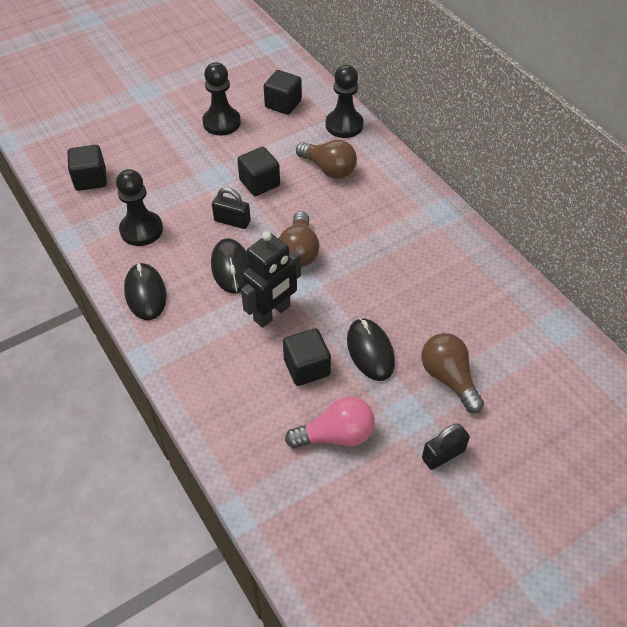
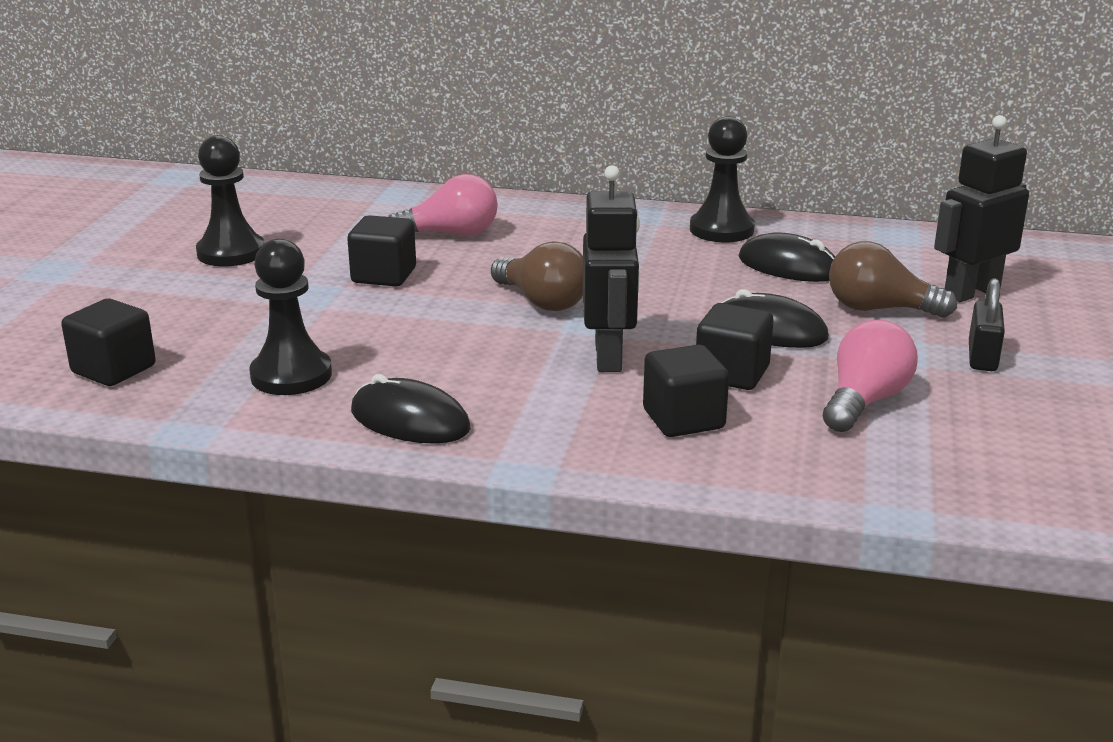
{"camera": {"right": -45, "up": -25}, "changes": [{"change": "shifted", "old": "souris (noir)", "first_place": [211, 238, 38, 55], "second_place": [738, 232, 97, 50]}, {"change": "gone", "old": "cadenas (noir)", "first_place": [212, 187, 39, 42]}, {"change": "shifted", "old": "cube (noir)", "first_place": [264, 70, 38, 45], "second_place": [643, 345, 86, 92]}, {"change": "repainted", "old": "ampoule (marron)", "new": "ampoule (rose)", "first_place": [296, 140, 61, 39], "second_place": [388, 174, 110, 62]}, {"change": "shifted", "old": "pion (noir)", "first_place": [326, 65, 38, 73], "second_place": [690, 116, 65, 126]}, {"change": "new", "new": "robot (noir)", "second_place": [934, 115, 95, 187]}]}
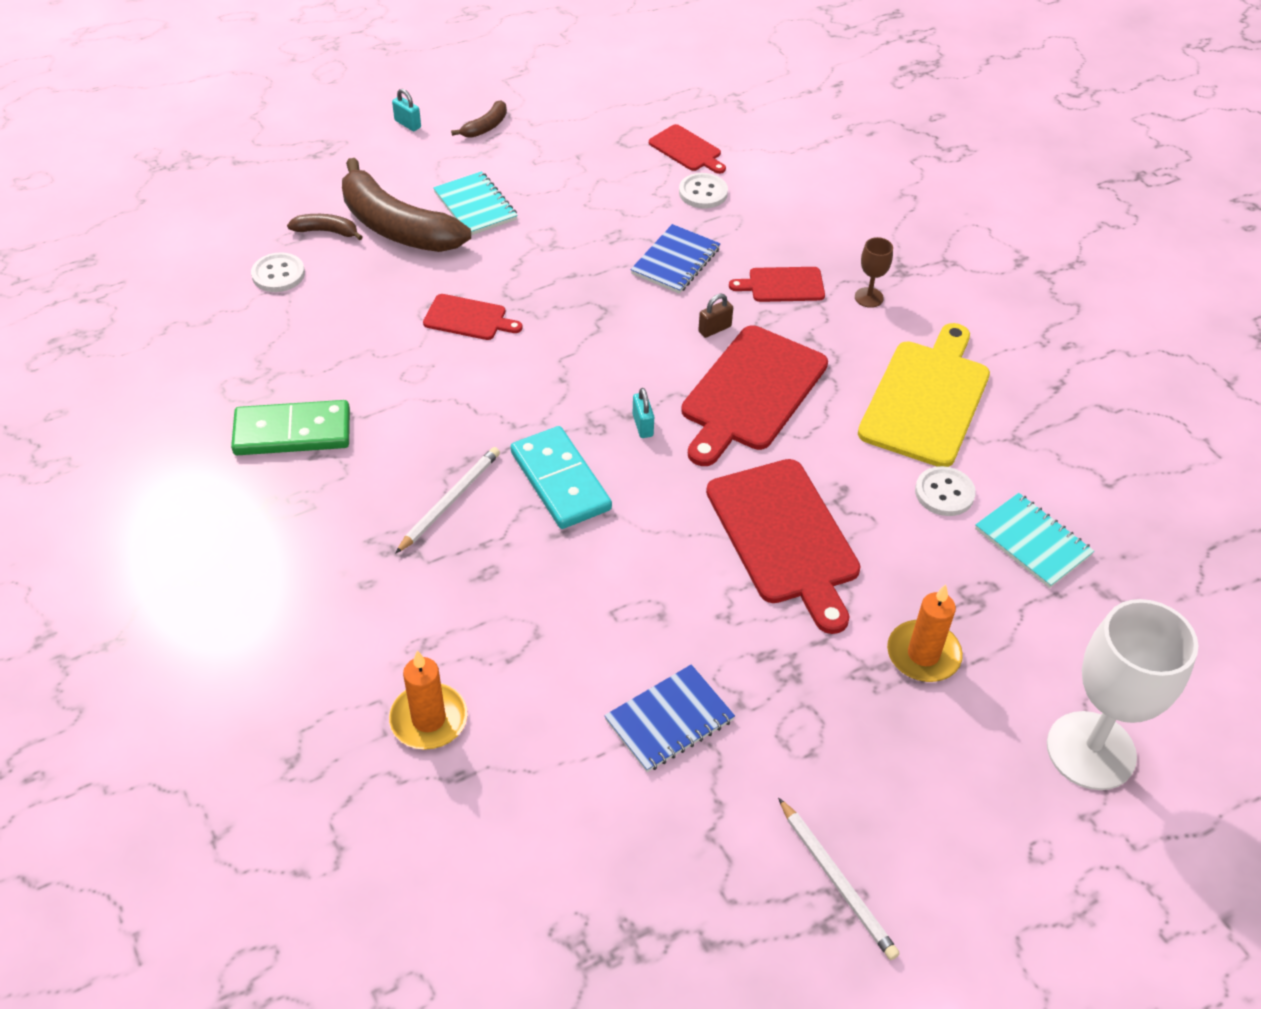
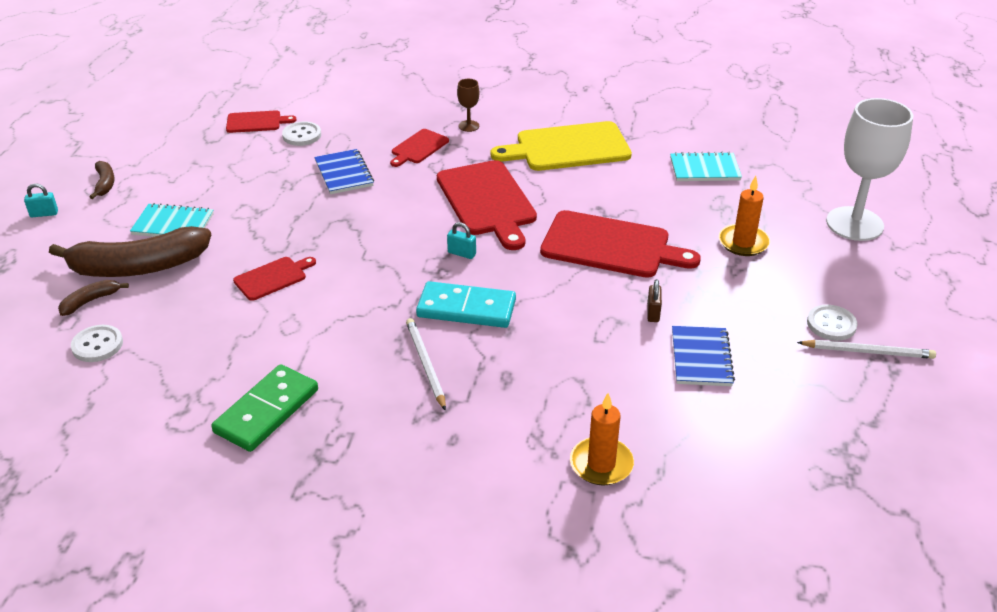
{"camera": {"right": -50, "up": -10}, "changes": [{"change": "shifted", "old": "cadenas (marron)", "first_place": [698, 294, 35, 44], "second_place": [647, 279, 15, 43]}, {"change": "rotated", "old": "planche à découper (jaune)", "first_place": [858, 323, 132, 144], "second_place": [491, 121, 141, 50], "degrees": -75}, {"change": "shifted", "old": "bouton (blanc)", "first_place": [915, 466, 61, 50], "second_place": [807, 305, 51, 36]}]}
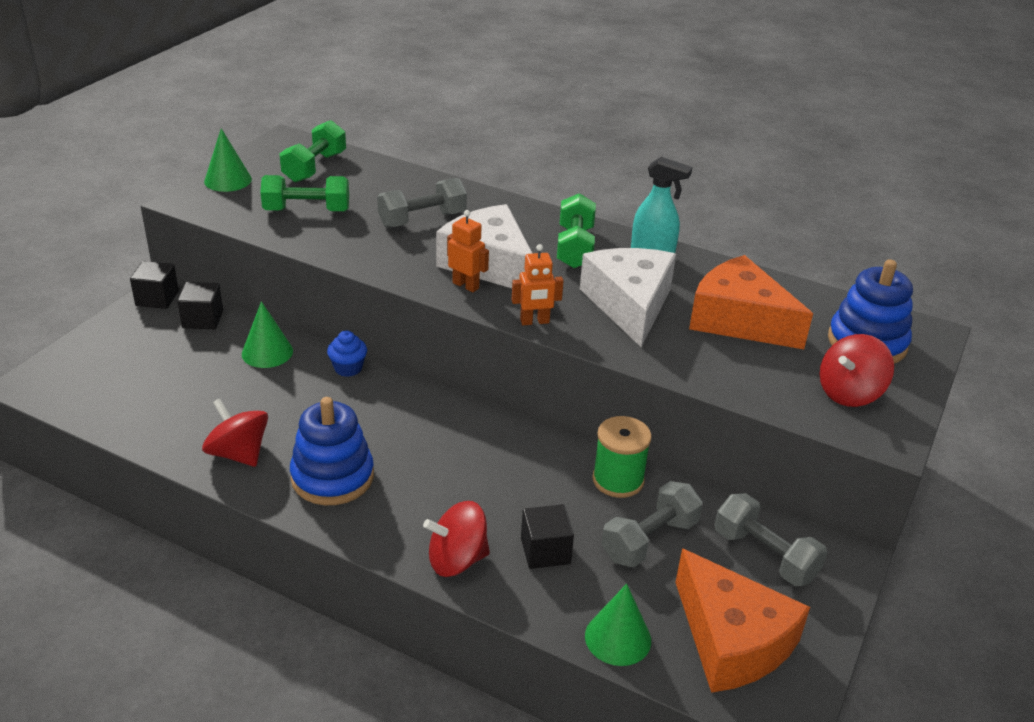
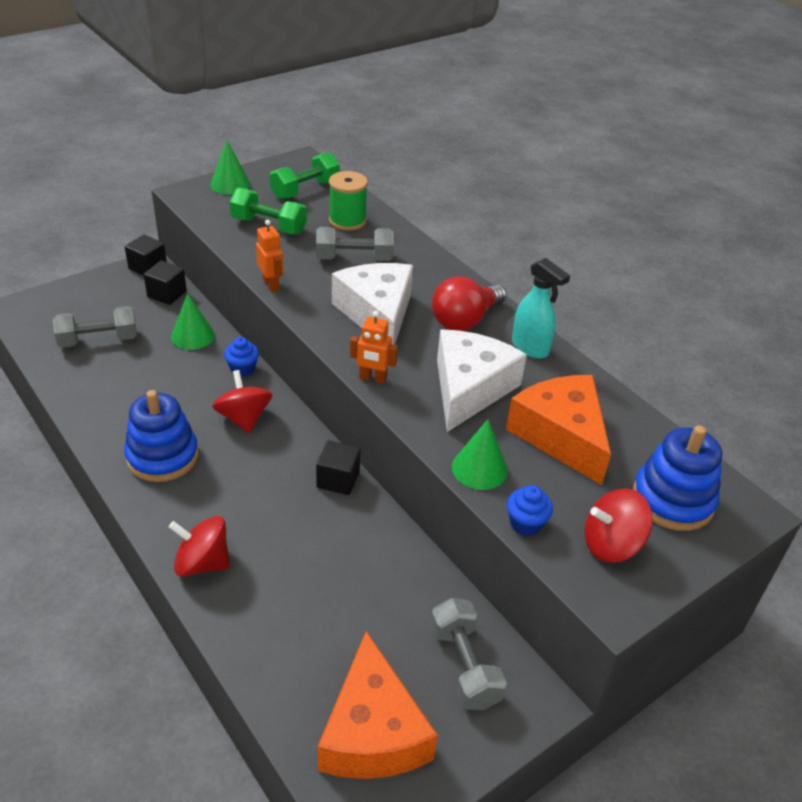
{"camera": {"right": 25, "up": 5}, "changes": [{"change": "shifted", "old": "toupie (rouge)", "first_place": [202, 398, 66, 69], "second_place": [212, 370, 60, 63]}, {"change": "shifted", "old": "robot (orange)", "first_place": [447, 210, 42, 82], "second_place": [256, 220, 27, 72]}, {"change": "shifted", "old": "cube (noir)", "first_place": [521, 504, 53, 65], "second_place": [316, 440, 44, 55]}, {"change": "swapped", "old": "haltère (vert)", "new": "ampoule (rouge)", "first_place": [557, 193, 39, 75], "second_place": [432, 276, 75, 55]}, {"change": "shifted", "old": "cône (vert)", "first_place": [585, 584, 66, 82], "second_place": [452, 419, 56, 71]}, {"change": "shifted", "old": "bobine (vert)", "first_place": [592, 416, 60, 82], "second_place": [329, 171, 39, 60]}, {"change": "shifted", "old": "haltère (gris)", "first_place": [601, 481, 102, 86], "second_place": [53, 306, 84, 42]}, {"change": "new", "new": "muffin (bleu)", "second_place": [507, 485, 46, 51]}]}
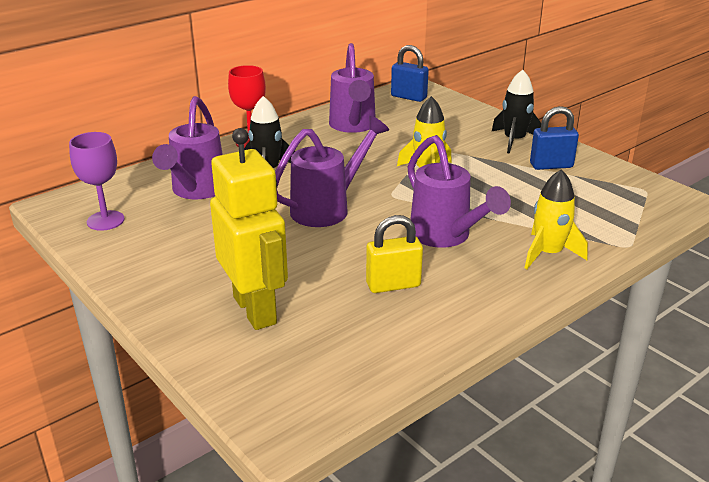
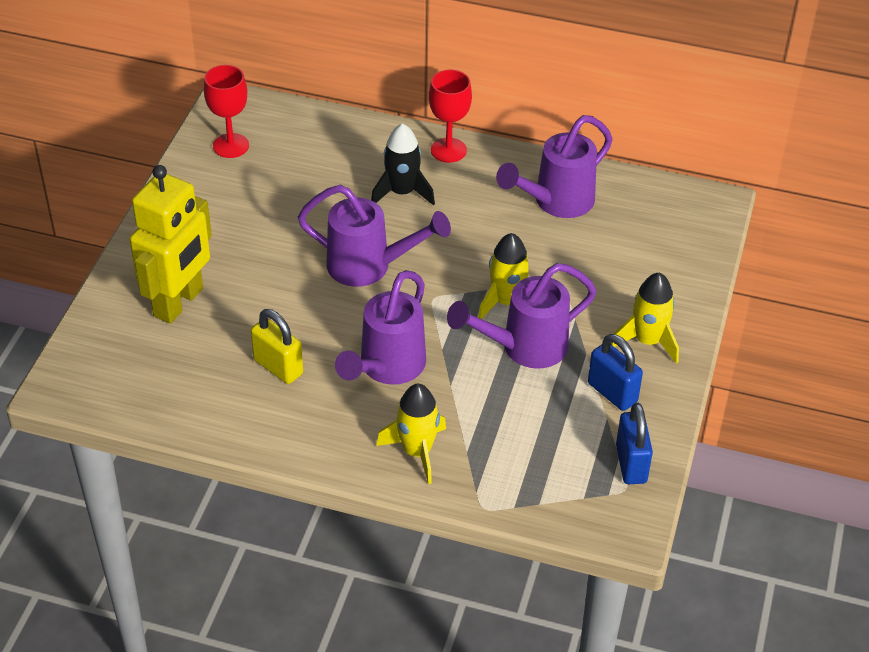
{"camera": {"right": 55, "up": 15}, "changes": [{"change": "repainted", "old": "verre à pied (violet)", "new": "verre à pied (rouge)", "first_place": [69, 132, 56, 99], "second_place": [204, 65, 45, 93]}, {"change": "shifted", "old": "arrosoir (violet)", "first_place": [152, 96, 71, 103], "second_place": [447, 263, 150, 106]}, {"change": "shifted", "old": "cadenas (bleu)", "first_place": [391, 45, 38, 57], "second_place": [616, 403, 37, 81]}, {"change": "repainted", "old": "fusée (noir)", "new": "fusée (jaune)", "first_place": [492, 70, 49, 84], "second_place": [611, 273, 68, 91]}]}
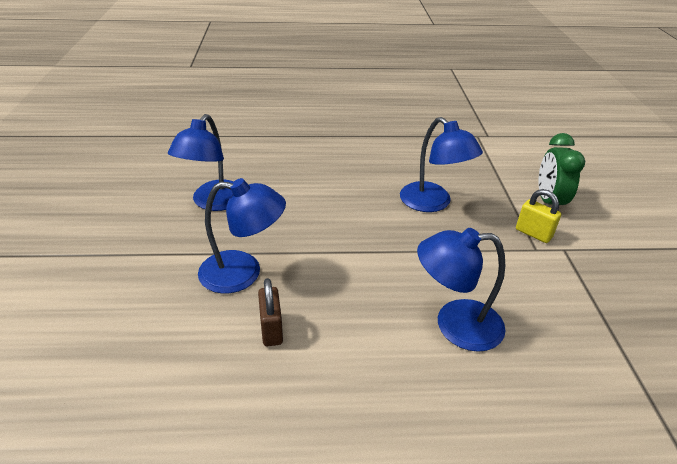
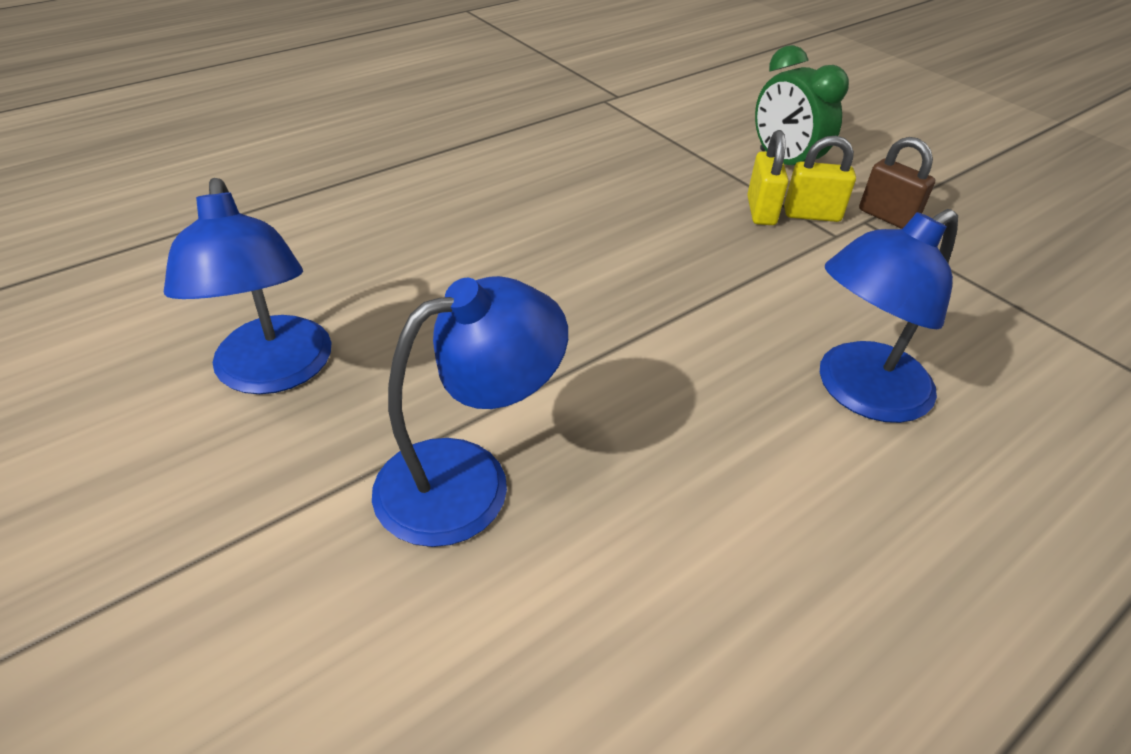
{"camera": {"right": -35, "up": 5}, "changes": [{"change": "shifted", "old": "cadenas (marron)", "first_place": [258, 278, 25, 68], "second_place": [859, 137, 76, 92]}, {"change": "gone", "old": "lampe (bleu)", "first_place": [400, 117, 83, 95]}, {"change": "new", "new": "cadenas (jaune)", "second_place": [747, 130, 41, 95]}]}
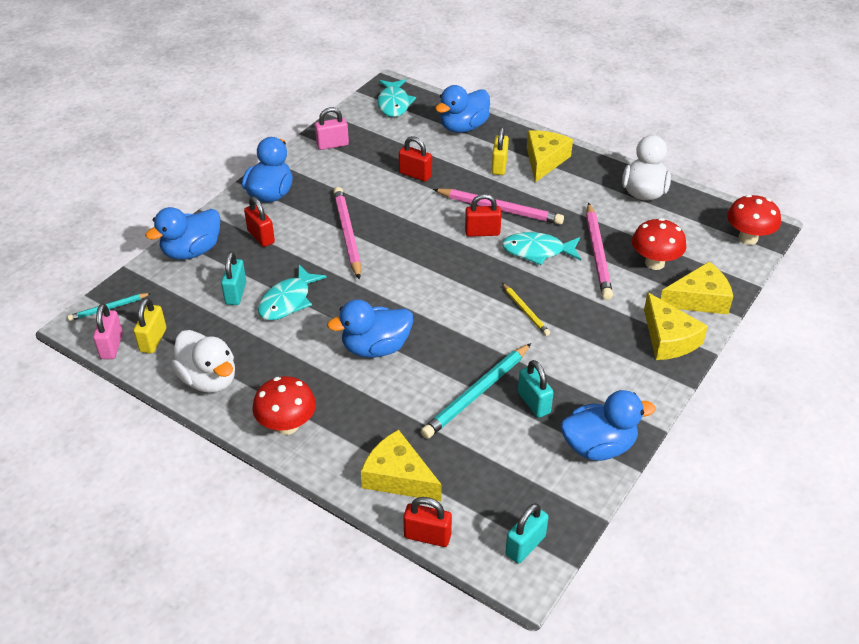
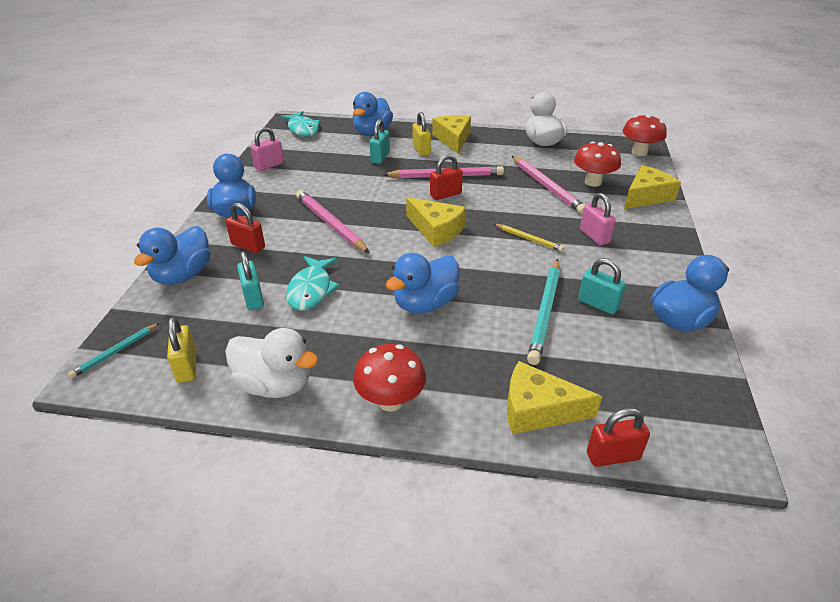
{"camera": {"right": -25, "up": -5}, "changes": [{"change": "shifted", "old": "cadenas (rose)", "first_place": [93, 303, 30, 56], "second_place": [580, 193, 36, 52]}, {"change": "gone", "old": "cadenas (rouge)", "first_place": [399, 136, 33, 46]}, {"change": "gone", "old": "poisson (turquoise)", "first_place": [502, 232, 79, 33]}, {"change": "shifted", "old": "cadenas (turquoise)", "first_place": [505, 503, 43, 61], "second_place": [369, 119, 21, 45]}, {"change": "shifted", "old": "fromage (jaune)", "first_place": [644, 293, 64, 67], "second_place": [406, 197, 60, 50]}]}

## The problem
Every entry must be transcribed exactly. Pictures do not belong in the copy.

## Answer section
{"camera": {"right": -45, "up": -25}, "changes": [{"change": "shifted", "old": "souris (noir)", "first_place": [211, 238, 38, 55], "second_place": [738, 232, 97, 50]}, {"change": "gone", "old": "cadenas (noir)", "first_place": [212, 187, 39, 42]}, {"change": "shifted", "old": "cube (noir)", "first_place": [264, 70, 38, 45], "second_place": [643, 345, 86, 92]}, {"change": "repainted", "old": "ampoule (marron)", "new": "ampoule (rose)", "first_place": [296, 140, 61, 39], "second_place": [388, 174, 110, 62]}, {"change": "shifted", "old": "pion (noir)", "first_place": [326, 65, 38, 73], "second_place": [690, 116, 65, 126]}, {"change": "new", "new": "robot (noir)", "second_place": [934, 115, 95, 187]}]}
{"camera": {"right": -50, "up": -10}, "changes": [{"change": "shifted", "old": "cadenas (marron)", "first_place": [698, 294, 35, 44], "second_place": [647, 279, 15, 43]}, {"change": "rotated", "old": "planche à découper (jaune)", "first_place": [858, 323, 132, 144], "second_place": [491, 121, 141, 50], "degrees": -75}, {"change": "shifted", "old": "bouton (blanc)", "first_place": [915, 466, 61, 50], "second_place": [807, 305, 51, 36]}]}
{"camera": {"right": 25, "up": 5}, "changes": [{"change": "shifted", "old": "toupie (rouge)", "first_place": [202, 398, 66, 69], "second_place": [212, 370, 60, 63]}, {"change": "shifted", "old": "robot (orange)", "first_place": [447, 210, 42, 82], "second_place": [256, 220, 27, 72]}, {"change": "shifted", "old": "cube (noir)", "first_place": [521, 504, 53, 65], "second_place": [316, 440, 44, 55]}, {"change": "swapped", "old": "haltère (vert)", "new": "ampoule (rouge)", "first_place": [557, 193, 39, 75], "second_place": [432, 276, 75, 55]}, {"change": "shifted", "old": "cône (vert)", "first_place": [585, 584, 66, 82], "second_place": [452, 419, 56, 71]}, {"change": "shifted", "old": "bobine (vert)", "first_place": [592, 416, 60, 82], "second_place": [329, 171, 39, 60]}, {"change": "shifted", "old": "haltère (gris)", "first_place": [601, 481, 102, 86], "second_place": [53, 306, 84, 42]}, {"change": "new", "new": "muffin (bleu)", "second_place": [507, 485, 46, 51]}]}
{"camera": {"right": 55, "up": 15}, "changes": [{"change": "repainted", "old": "verre à pied (violet)", "new": "verre à pied (rouge)", "first_place": [69, 132, 56, 99], "second_place": [204, 65, 45, 93]}, {"change": "shifted", "old": "arrosoir (violet)", "first_place": [152, 96, 71, 103], "second_place": [447, 263, 150, 106]}, {"change": "shifted", "old": "cadenas (bleu)", "first_place": [391, 45, 38, 57], "second_place": [616, 403, 37, 81]}, {"change": "repainted", "old": "fusée (noir)", "new": "fusée (jaune)", "first_place": [492, 70, 49, 84], "second_place": [611, 273, 68, 91]}]}
{"camera": {"right": -35, "up": 5}, "changes": [{"change": "shifted", "old": "cadenas (marron)", "first_place": [258, 278, 25, 68], "second_place": [859, 137, 76, 92]}, {"change": "gone", "old": "lampe (bleu)", "first_place": [400, 117, 83, 95]}, {"change": "new", "new": "cadenas (jaune)", "second_place": [747, 130, 41, 95]}]}
{"camera": {"right": -25, "up": -5}, "changes": [{"change": "shifted", "old": "cadenas (rose)", "first_place": [93, 303, 30, 56], "second_place": [580, 193, 36, 52]}, {"change": "gone", "old": "cadenas (rouge)", "first_place": [399, 136, 33, 46]}, {"change": "gone", "old": "poisson (turquoise)", "first_place": [502, 232, 79, 33]}, {"change": "shifted", "old": "cadenas (turquoise)", "first_place": [505, 503, 43, 61], "second_place": [369, 119, 21, 45]}, {"change": "shifted", "old": "fromage (jaune)", "first_place": [644, 293, 64, 67], "second_place": [406, 197, 60, 50]}]}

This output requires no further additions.